Colored object listings:
::::::
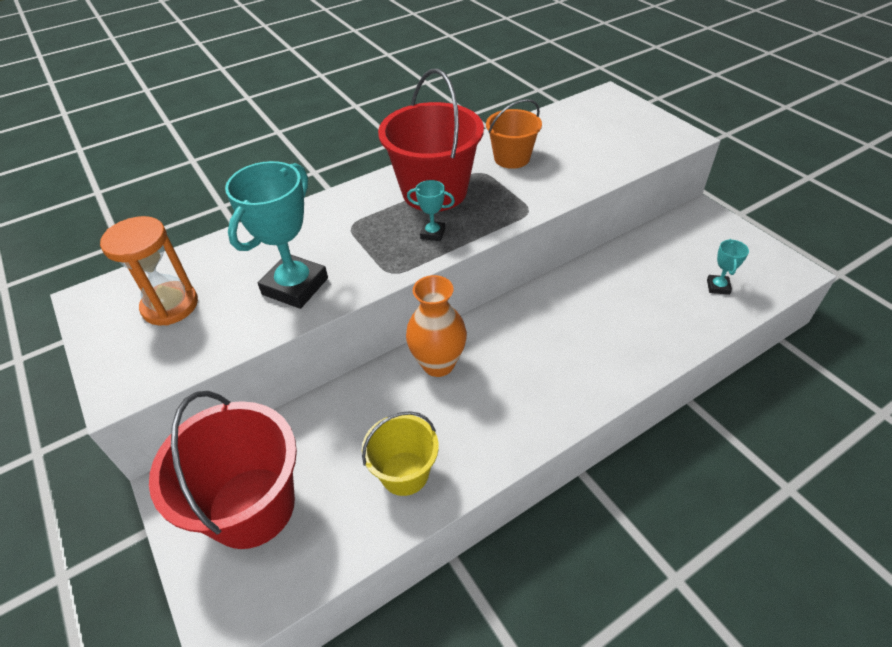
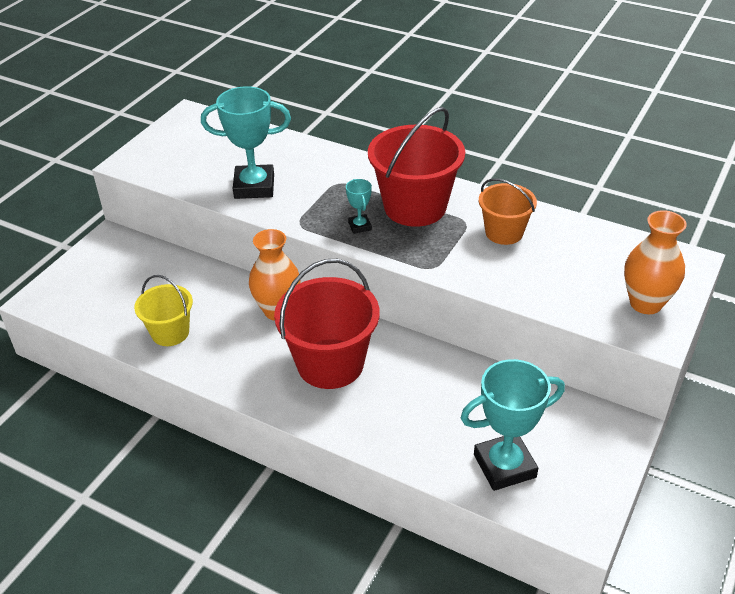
camera: 60 degrees right, 5 degrees down
orange hourglass [100,216,198,326] -> none
red bucket [149,391,297,549] -> red bucket moved to [274,259,380,389]
turquoise trophy [707,239,749,295] -> turquoise trophy [461,359,565,491], size x2.12
none -> orange vase [624,210,687,314]

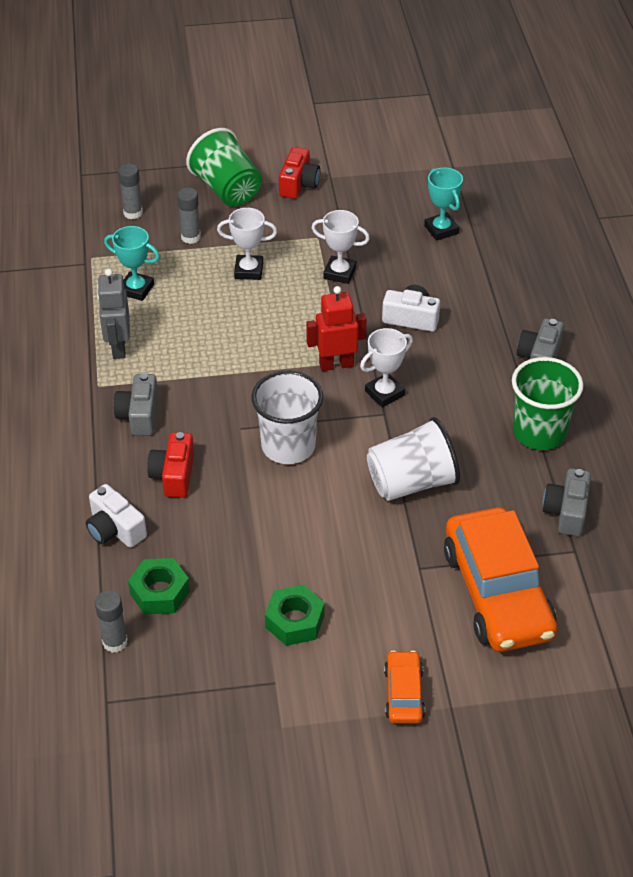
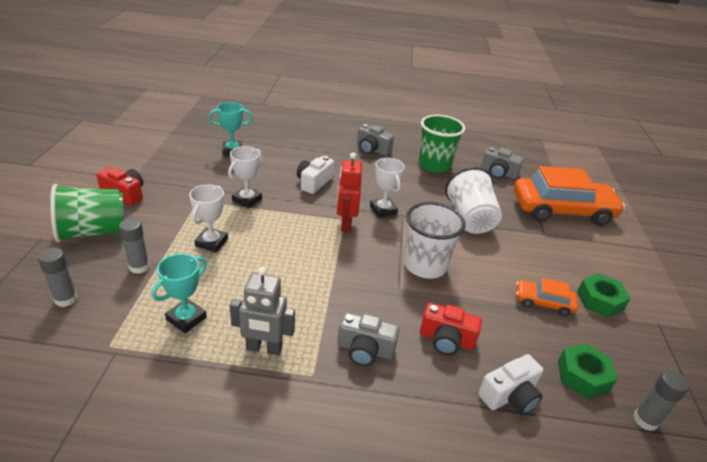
camera: 80 degrees left, 10 degrees down
orange car [384,650,425,724] -> orange car moved to [516,278,578,316]

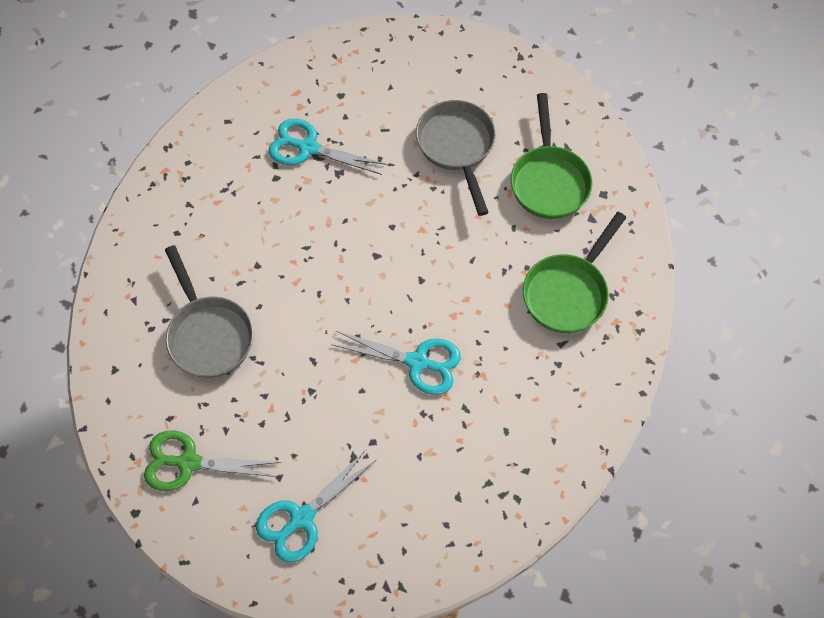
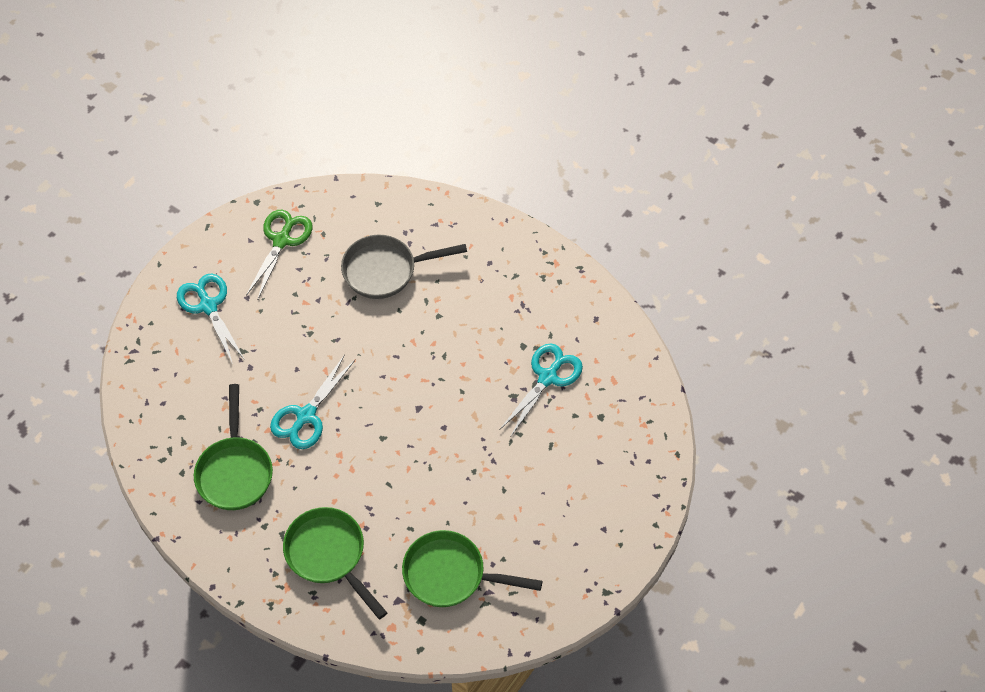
camera: 105 degrees right, 5 degrees down
grey pan [416,100,496,216] -> none
none -> green pan [194,384,273,510]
::::::
Show the lines of the records above that mention "down".

camera: 60 degrees right, 5 degrees down
camera: 80 degrees left, 10 degrees down
camera: 105 degrees right, 5 degrees down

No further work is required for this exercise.